---------- RECORDS PROVIDED ----------
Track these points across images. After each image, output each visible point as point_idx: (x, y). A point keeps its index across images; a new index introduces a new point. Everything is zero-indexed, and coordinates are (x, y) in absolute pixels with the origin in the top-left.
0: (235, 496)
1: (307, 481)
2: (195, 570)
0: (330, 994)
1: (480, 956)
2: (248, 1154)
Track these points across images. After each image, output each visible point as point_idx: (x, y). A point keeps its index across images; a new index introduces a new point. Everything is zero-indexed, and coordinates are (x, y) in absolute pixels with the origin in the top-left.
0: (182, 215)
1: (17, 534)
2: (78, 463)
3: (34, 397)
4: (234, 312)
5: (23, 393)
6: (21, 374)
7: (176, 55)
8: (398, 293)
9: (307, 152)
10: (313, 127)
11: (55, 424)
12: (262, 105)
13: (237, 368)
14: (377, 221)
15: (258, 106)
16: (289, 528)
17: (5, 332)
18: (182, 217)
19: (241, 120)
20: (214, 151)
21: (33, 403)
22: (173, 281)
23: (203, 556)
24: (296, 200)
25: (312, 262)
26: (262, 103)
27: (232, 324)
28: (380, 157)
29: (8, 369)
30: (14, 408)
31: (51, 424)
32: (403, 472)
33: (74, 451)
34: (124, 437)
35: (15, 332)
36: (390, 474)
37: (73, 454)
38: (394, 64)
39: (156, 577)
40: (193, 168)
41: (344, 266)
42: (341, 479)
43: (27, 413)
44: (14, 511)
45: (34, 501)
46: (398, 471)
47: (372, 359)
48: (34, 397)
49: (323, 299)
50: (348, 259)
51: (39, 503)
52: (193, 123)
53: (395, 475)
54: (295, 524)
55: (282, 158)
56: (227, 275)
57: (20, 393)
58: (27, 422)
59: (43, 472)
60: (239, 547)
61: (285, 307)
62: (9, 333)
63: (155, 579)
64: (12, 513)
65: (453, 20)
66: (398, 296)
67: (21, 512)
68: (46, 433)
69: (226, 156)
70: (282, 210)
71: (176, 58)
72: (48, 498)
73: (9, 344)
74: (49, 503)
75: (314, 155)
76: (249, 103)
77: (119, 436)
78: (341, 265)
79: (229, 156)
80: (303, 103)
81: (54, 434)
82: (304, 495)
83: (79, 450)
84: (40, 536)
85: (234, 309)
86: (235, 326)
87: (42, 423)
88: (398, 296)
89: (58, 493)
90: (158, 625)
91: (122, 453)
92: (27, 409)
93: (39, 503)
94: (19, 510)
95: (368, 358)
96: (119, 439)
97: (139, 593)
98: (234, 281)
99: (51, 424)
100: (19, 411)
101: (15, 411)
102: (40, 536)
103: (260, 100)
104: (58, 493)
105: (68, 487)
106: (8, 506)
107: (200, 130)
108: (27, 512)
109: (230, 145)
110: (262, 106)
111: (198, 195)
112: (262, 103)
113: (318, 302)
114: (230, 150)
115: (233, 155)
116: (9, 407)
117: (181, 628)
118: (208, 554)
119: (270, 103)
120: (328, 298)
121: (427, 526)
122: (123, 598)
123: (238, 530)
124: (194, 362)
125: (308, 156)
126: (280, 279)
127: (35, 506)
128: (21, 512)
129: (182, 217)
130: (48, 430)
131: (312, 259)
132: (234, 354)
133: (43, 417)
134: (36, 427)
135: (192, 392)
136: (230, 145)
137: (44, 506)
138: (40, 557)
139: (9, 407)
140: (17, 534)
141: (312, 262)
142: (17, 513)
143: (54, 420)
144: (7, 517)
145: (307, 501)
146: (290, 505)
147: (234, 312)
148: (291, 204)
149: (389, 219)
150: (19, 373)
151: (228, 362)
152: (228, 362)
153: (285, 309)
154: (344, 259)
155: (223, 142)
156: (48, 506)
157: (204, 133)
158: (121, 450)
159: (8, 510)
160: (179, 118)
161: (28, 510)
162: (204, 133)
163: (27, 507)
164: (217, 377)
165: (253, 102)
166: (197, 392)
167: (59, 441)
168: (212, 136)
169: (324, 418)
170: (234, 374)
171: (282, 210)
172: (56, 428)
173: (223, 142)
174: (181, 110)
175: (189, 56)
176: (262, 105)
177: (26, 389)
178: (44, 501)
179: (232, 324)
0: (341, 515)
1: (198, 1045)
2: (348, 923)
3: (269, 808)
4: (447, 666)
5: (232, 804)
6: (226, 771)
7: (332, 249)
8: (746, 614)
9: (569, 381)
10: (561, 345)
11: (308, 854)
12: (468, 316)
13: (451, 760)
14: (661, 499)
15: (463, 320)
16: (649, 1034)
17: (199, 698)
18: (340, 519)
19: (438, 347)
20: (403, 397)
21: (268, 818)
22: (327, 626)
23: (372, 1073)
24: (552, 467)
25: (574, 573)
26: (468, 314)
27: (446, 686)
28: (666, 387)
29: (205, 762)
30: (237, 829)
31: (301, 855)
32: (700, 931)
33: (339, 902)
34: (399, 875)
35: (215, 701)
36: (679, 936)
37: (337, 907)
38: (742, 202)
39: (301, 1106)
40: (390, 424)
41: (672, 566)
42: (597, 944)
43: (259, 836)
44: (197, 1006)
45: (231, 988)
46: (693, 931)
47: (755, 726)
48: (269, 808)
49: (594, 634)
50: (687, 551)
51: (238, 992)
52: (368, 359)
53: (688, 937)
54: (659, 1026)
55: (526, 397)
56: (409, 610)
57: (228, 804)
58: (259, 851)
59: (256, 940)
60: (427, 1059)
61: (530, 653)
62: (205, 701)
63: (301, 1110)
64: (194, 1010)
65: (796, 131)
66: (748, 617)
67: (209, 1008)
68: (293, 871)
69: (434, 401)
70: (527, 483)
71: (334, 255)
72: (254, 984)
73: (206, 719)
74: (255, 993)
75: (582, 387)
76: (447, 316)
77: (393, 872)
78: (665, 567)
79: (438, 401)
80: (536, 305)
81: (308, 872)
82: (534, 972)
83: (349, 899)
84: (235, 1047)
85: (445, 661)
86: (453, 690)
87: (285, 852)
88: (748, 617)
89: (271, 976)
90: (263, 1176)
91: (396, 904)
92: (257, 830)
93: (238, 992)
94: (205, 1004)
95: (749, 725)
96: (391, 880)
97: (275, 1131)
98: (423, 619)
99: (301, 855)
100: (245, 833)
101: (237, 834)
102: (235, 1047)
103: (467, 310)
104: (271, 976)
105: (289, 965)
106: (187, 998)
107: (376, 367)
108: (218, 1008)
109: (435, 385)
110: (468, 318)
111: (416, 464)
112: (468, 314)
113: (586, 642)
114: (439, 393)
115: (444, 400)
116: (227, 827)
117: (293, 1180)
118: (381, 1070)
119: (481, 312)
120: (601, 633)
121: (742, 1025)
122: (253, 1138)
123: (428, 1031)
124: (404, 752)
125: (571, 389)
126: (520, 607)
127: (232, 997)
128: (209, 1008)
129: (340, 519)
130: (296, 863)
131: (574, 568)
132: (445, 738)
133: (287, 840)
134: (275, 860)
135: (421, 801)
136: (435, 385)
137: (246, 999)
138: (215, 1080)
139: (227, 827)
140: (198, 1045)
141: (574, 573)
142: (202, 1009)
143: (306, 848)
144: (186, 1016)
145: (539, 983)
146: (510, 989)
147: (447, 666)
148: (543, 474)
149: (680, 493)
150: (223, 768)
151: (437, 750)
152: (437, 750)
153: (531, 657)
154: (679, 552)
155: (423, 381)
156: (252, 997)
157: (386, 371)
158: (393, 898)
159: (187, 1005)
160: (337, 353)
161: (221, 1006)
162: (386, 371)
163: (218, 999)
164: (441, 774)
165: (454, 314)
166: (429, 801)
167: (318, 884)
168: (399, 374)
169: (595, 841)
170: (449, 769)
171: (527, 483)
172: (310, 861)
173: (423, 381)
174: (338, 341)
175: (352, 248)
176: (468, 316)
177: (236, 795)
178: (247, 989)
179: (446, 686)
----------
__WORK INSTRUCTIONS__
Reproduce every item above, substituting "image pixels" for "absolute pixels" wherever it occurs and leaving everything else unchanged.

__OUTPUT__
Track these points across images. After each image, output each visible point as point_idx: (x, y). A point keeps its index across images; a new index introduces a new point. Everything is zero-indexed, and coordinates are (x, y) in image pixels with the origin in the top-left.
0: (235, 496)
1: (307, 481)
2: (195, 570)
0: (330, 994)
1: (480, 956)
2: (248, 1154)
Track these points across images. After each image, output each visible point as point_idx: (x, y). A point keeps its index across images; a new index introduces a new point. Everything is zero-indexed, and coordinates are (x, y) in image pixels with the origin in the top-left.
0: (182, 215)
1: (17, 534)
2: (78, 463)
3: (34, 397)
4: (234, 312)
5: (23, 393)
6: (21, 374)
7: (176, 55)
8: (398, 293)
9: (307, 152)
10: (313, 127)
11: (55, 424)
12: (262, 105)
13: (237, 368)
14: (377, 221)
15: (258, 106)
16: (289, 528)
17: (5, 332)
18: (182, 217)
19: (241, 120)
20: (214, 151)
21: (33, 403)
22: (173, 281)
23: (203, 556)
24: (296, 200)
25: (312, 262)
26: (262, 103)
27: (232, 324)
28: (380, 157)
29: (8, 369)
30: (14, 408)
31: (51, 424)
32: (403, 472)
33: (74, 451)
34: (124, 437)
35: (15, 332)
36: (390, 474)
37: (73, 454)
38: (394, 64)
39: (156, 577)
40: (193, 168)
41: (344, 266)
42: (341, 479)
43: (27, 413)
44: (14, 511)
45: (34, 501)
46: (398, 471)
47: (372, 359)
48: (34, 397)
49: (323, 299)
50: (348, 259)
51: (39, 503)
52: (193, 123)
53: (395, 475)
54: (295, 524)
55: (282, 158)
56: (227, 275)
57: (20, 393)
58: (27, 422)
59: (43, 472)
60: (239, 547)
61: (285, 307)
62: (9, 333)
63: (155, 579)
64: (12, 513)
65: (453, 20)
66: (398, 296)
67: (21, 512)
68: (46, 433)
69: (226, 156)
70: (282, 210)
71: (176, 58)
72: (48, 498)
73: (9, 344)
74: (49, 503)
75: (314, 155)
76: (249, 103)
77: (119, 436)
78: (341, 265)
79: (229, 156)
80: (303, 103)
81: (54, 434)
82: (304, 495)
83: (79, 450)
84: (40, 536)
85: (234, 309)
86: (235, 326)
87: (42, 423)
88: (398, 296)
89: (58, 493)
90: (158, 625)
91: (122, 453)
92: (27, 409)
93: (39, 503)
94: (19, 510)
95: (368, 358)
96: (119, 439)
97: (139, 593)
98: (234, 281)
99: (51, 424)
100: (19, 411)
101: (15, 411)
102: (40, 536)
103: (260, 100)
104: (58, 493)
105: (68, 487)
106: (8, 506)
107: (200, 130)
108: (27, 512)
109: (230, 145)
110: (262, 106)
111: (198, 195)
112: (262, 103)
113: (318, 302)
114: (230, 150)
115: (233, 155)
116: (9, 407)
117: (181, 628)
118: (208, 554)
119: (270, 103)
120: (328, 298)
121: (427, 526)
122: (123, 598)
123: (238, 530)
124: (194, 362)
125: (308, 156)
126: (280, 279)
127: (35, 506)
128: (21, 512)
129: (182, 217)
130: (48, 430)
131: (312, 259)
132: (234, 354)
133: (43, 417)
134: (36, 427)
135: (192, 392)
136: (230, 145)
137: (44, 506)
138: (40, 557)
139: (9, 407)
140: (17, 534)
141: (312, 262)
142: (17, 513)
143: (54, 420)
144: (7, 517)
145: (307, 501)
146: (290, 505)
147: (234, 312)
148: (291, 204)
149: (389, 219)
150: (19, 373)
151: (228, 362)
152: (228, 362)
153: (285, 309)
154: (344, 259)
155: (223, 142)
156: (48, 506)
157: (204, 133)
158: (121, 450)
159: (8, 510)
160: (179, 118)
161: (28, 510)
162: (204, 133)
163: (27, 507)
164: (217, 377)
165: (253, 102)
166: (197, 392)
167: (59, 441)
168: (212, 136)
169: (324, 418)
170: (234, 374)
171: (282, 210)
172: (56, 428)
173: (223, 142)
174: (181, 110)
175: (189, 56)
176: (262, 105)
177: (26, 389)
178: (44, 501)
179: (232, 324)
0: (341, 515)
1: (198, 1045)
2: (348, 923)
3: (269, 808)
4: (447, 666)
5: (232, 804)
6: (226, 771)
7: (332, 249)
8: (746, 614)
9: (569, 381)
10: (561, 345)
11: (308, 854)
12: (468, 316)
13: (451, 760)
14: (661, 499)
15: (463, 320)
16: (649, 1034)
17: (199, 698)
18: (340, 519)
19: (438, 347)
20: (403, 397)
21: (268, 818)
22: (327, 626)
23: (372, 1073)
24: (552, 467)
25: (574, 573)
26: (468, 314)
27: (446, 686)
28: (666, 387)
29: (205, 762)
30: (237, 829)
31: (301, 855)
32: (700, 931)
33: (339, 902)
34: (399, 875)
35: (215, 701)
36: (679, 936)
37: (337, 907)
38: (742, 202)
39: (301, 1106)
40: (390, 424)
41: (672, 566)
42: (597, 944)
43: (259, 836)
44: (197, 1006)
45: (231, 988)
46: (693, 931)
47: (755, 726)
48: (269, 808)
49: (594, 634)
50: (687, 551)
51: (238, 992)
52: (368, 359)
53: (688, 937)
54: (659, 1026)
55: (526, 397)
56: (409, 610)
57: (228, 804)
58: (259, 851)
59: (256, 940)
60: (427, 1059)
61: (530, 653)
62: (205, 701)
63: (301, 1110)
64: (194, 1010)
65: (796, 131)
66: (748, 617)
67: (209, 1008)
68: (293, 871)
69: (434, 401)
70: (527, 483)
71: (334, 255)
72: (254, 984)
73: (206, 719)
74: (255, 993)
75: (582, 387)
76: (447, 316)
77: (393, 872)
78: (665, 567)
79: (438, 401)
80: (536, 305)
81: (308, 872)
82: (534, 972)
83: (349, 899)
84: (235, 1047)
85: (445, 661)
86: (453, 690)
87: (285, 852)
88: (748, 617)
89: (271, 976)
90: (263, 1176)
91: (396, 904)
92: (257, 830)
93: (238, 992)
94: (205, 1004)
95: (749, 725)
96: (391, 880)
97: (275, 1131)
98: (423, 619)
99: (301, 855)
100: (245, 833)
101: (237, 834)
102: (235, 1047)
103: (467, 310)
104: (271, 976)
105: (289, 965)
106: (187, 998)
107: (376, 367)
108: (218, 1008)
109: (435, 385)
110: (468, 318)
111: (416, 464)
112: (468, 314)
113: (586, 642)
114: (439, 393)
115: (444, 400)
116: (227, 827)
117: (293, 1180)
118: (381, 1070)
119: (481, 312)
120: (601, 633)
121: (742, 1025)
122: (253, 1138)
123: (428, 1031)
124: (404, 752)
125: (571, 389)
126: (520, 607)
127: (232, 997)
128: (209, 1008)
129: (340, 519)
130: (296, 863)
131: (574, 568)
132: (445, 738)
133: (287, 840)
134: (275, 860)
135: (421, 801)
136: (435, 385)
137: (246, 999)
138: (215, 1080)
139: (227, 827)
140: (198, 1045)
141: (574, 573)
142: (202, 1009)
143: (306, 848)
144: (186, 1016)
145: (539, 983)
146: (510, 989)
147: (447, 666)
148: (543, 474)
149: (680, 493)
150: (223, 768)
151: (437, 750)
152: (437, 750)
153: (531, 657)
154: (679, 552)
155: (423, 381)
156: (252, 997)
157: (386, 371)
158: (393, 898)
159: (187, 1005)
160: (337, 353)
161: (221, 1006)
162: (386, 371)
163: (218, 999)
164: (441, 774)
165: (454, 314)
166: (429, 801)
167: (318, 884)
168: (399, 374)
169: (595, 841)
170: (449, 769)
171: (527, 483)
172: (310, 861)
173: (423, 381)
174: (338, 341)
175: (352, 248)
176: (468, 316)
177: (236, 795)
178: (247, 989)
179: (446, 686)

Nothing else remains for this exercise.